§ **TASK TO CARRY OUT**
Reproduce the data exactly as it stands.

━━━━━━━━━━━━━━━━━━━━━━━━━━━━━━

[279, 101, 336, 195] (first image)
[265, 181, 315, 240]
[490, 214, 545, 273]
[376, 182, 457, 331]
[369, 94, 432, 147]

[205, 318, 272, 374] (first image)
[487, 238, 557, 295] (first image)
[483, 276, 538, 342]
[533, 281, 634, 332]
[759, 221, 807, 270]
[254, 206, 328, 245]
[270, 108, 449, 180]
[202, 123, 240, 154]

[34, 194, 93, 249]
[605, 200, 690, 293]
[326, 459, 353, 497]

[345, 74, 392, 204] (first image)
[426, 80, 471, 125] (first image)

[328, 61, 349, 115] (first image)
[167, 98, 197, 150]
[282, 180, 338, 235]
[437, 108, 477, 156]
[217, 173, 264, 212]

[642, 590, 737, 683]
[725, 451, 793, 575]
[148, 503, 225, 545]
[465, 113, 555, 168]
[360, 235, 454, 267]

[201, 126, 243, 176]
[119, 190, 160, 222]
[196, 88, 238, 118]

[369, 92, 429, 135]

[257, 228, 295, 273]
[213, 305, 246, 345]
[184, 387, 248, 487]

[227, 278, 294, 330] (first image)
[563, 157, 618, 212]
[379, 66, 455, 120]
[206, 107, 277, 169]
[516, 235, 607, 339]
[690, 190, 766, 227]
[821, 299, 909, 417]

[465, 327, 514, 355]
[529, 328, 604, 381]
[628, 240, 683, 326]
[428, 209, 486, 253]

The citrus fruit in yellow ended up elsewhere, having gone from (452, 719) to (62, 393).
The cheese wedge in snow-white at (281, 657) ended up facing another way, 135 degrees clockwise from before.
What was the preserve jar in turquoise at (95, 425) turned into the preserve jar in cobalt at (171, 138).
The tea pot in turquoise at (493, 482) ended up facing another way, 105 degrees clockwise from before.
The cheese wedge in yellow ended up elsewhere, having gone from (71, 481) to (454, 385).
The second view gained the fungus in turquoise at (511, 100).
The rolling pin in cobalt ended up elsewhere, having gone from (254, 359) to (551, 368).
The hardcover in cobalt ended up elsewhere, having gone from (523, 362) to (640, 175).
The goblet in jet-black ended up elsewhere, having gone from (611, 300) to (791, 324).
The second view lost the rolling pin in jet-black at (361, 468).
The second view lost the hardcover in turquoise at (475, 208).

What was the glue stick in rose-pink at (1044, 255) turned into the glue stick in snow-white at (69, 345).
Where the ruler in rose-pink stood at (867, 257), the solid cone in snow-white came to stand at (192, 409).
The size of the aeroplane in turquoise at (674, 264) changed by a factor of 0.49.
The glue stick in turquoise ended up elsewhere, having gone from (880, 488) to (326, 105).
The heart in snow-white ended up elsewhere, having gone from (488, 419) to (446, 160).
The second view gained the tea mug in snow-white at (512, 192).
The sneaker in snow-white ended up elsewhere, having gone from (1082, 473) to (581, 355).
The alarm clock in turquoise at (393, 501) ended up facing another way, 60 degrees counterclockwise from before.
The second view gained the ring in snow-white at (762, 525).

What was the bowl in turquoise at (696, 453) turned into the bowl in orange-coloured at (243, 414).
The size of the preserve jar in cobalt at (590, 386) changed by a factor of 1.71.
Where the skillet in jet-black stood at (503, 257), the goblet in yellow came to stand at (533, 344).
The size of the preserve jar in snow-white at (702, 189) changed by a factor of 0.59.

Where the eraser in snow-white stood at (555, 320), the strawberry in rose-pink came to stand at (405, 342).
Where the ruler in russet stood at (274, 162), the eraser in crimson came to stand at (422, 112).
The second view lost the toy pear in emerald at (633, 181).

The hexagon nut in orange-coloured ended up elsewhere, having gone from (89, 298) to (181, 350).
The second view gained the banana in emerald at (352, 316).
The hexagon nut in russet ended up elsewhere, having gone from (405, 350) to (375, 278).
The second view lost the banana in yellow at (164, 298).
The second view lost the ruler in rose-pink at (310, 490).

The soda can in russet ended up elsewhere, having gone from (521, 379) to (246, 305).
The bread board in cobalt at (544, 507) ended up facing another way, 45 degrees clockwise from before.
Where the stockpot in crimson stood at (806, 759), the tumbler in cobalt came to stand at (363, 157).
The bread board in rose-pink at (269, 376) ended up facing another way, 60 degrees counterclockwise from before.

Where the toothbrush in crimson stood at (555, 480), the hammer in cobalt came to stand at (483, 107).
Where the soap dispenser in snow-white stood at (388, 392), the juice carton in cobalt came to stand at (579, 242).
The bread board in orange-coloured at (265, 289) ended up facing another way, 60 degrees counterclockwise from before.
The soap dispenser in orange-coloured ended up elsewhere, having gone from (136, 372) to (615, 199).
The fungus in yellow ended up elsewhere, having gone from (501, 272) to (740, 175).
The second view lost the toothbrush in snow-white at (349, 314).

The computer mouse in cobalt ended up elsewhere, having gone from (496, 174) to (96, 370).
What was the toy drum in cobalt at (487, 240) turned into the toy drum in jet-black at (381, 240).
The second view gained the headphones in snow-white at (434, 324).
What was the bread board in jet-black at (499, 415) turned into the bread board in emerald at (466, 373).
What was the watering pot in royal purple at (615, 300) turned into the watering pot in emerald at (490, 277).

━━━━━━━━━━━━━━━━━━━━━━━━━━━━━━

§ **WRITTEN REPLY**
[279, 101, 336, 195] (first image)
[265, 181, 315, 240]
[490, 214, 545, 273]
[376, 182, 457, 331]
[369, 94, 432, 147]

[205, 318, 272, 374] (first image)
[487, 238, 557, 295] (first image)
[483, 276, 538, 342]
[533, 281, 634, 332]
[759, 221, 807, 270]
[254, 206, 328, 245]
[270, 108, 449, 180]
[202, 123, 240, 154]

[34, 194, 93, 249]
[605, 200, 690, 293]
[326, 459, 353, 497]

[345, 74, 392, 204] (first image)
[426, 80, 471, 125] (first image)

[328, 61, 349, 115] (first image)
[167, 98, 197, 150]
[282, 180, 338, 235]
[437, 108, 477, 156]
[217, 173, 264, 212]

[642, 590, 737, 683]
[725, 451, 793, 575]
[148, 503, 225, 545]
[465, 113, 555, 168]
[360, 235, 454, 267]

[201, 126, 243, 176]
[119, 190, 160, 222]
[196, 88, 238, 118]

[369, 92, 429, 135]

[257, 228, 295, 273]
[213, 305, 246, 345]
[184, 387, 248, 487]

[227, 278, 294, 330] (first image)
[563, 157, 618, 212]
[379, 66, 455, 120]
[206, 107, 277, 169]
[516, 235, 607, 339]
[690, 190, 766, 227]
[821, 299, 909, 417]

[465, 327, 514, 355]
[529, 328, 604, 381]
[628, 240, 683, 326]
[428, 209, 486, 253]

The citrus fruit in yellow ended up elsewhere, having gone from (452, 719) to (62, 393).
The cheese wedge in snow-white at (281, 657) ended up facing another way, 135 degrees clockwise from before.
What was the preserve jar in turquoise at (95, 425) turned into the preserve jar in cobalt at (171, 138).
The tea pot in turquoise at (493, 482) ended up facing another way, 105 degrees clockwise from before.
The cheese wedge in yellow ended up elsewhere, having gone from (71, 481) to (454, 385).
The second view gained the fungus in turquoise at (511, 100).
The rolling pin in cobalt ended up elsewhere, having gone from (254, 359) to (551, 368).
The hardcover in cobalt ended up elsewhere, having gone from (523, 362) to (640, 175).
The goblet in jet-black ended up elsewhere, having gone from (611, 300) to (791, 324).
The second view lost the rolling pin in jet-black at (361, 468).
The second view lost the hardcover in turquoise at (475, 208).

What was the glue stick in rose-pink at (1044, 255) turned into the glue stick in snow-white at (69, 345).
Where the ruler in rose-pink stood at (867, 257), the solid cone in snow-white came to stand at (192, 409).
The size of the aeroplane in turquoise at (674, 264) changed by a factor of 0.49.
The glue stick in turquoise ended up elsewhere, having gone from (880, 488) to (326, 105).
The heart in snow-white ended up elsewhere, having gone from (488, 419) to (446, 160).
The second view gained the tea mug in snow-white at (512, 192).
The sneaker in snow-white ended up elsewhere, having gone from (1082, 473) to (581, 355).
The alarm clock in turquoise at (393, 501) ended up facing another way, 60 degrees counterclockwise from before.
The second view gained the ring in snow-white at (762, 525).

What was the bowl in turquoise at (696, 453) turned into the bowl in orange-coloured at (243, 414).
The size of the preserve jar in cobalt at (590, 386) changed by a factor of 1.71.
Where the skillet in jet-black stood at (503, 257), the goblet in yellow came to stand at (533, 344).
The size of the preserve jar in snow-white at (702, 189) changed by a factor of 0.59.

Where the eraser in snow-white stood at (555, 320), the strawberry in rose-pink came to stand at (405, 342).
Where the ruler in russet stood at (274, 162), the eraser in crimson came to stand at (422, 112).
The second view lost the toy pear in emerald at (633, 181).

The hexagon nut in orange-coloured ended up elsewhere, having gone from (89, 298) to (181, 350).
The second view gained the banana in emerald at (352, 316).
The hexagon nut in russet ended up elsewhere, having gone from (405, 350) to (375, 278).
The second view lost the banana in yellow at (164, 298).
The second view lost the ruler in rose-pink at (310, 490).

The soda can in russet ended up elsewhere, having gone from (521, 379) to (246, 305).
The bread board in cobalt at (544, 507) ended up facing another way, 45 degrees clockwise from before.
Where the stockpot in crimson stood at (806, 759), the tumbler in cobalt came to stand at (363, 157).
The bread board in rose-pink at (269, 376) ended up facing another way, 60 degrees counterclockwise from before.

Where the toothbrush in crimson stood at (555, 480), the hammer in cobalt came to stand at (483, 107).
Where the soap dispenser in snow-white stood at (388, 392), the juice carton in cobalt came to stand at (579, 242).
The bread board in orange-coloured at (265, 289) ended up facing another way, 60 degrees counterclockwise from before.
The soap dispenser in orange-coloured ended up elsewhere, having gone from (136, 372) to (615, 199).
The fungus in yellow ended up elsewhere, having gone from (501, 272) to (740, 175).
The second view lost the toothbrush in snow-white at (349, 314).

The computer mouse in cobalt ended up elsewhere, having gone from (496, 174) to (96, 370).
What was the toy drum in cobalt at (487, 240) turned into the toy drum in jet-black at (381, 240).
The second view gained the headphones in snow-white at (434, 324).
What was the bread board in jet-black at (499, 415) turned into the bread board in emerald at (466, 373).
What was the watering pot in royal purple at (615, 300) turned into the watering pot in emerald at (490, 277).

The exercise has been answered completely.